*Exercise instructions*
Set down exactly the lines that run from the line with "saguaro cactus in leaf-green (1st from left)" to the end of the data, and nothing else.

*Scene images with change listings*
========================================================================

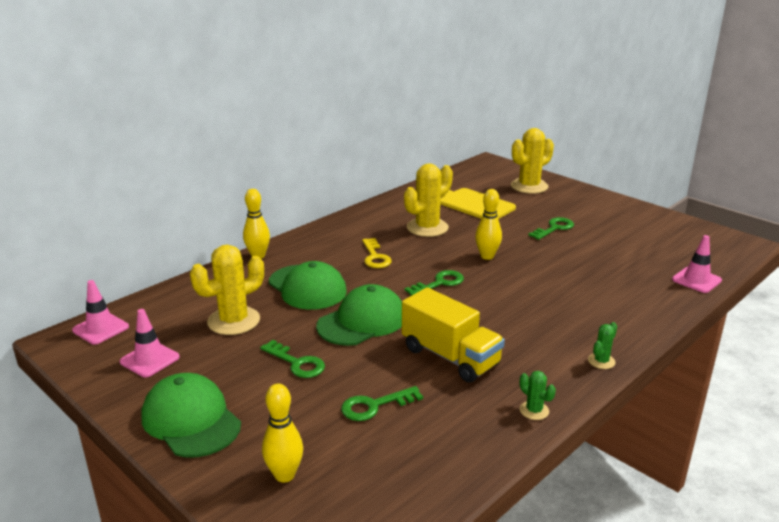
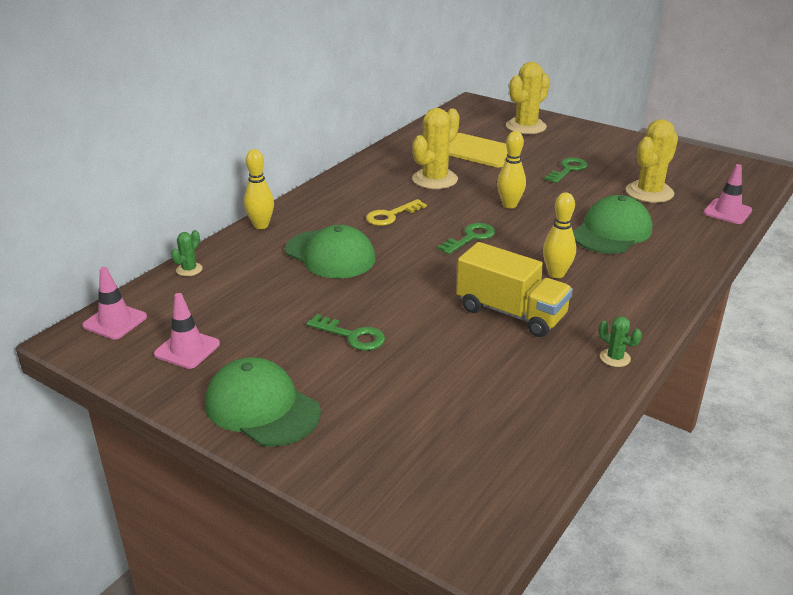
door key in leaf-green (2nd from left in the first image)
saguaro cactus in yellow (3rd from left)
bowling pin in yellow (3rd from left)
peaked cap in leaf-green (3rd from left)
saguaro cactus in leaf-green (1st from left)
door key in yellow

========================================================================

*Result for this task*
saguaro cactus in leaf-green (1st from left)
door key in yellow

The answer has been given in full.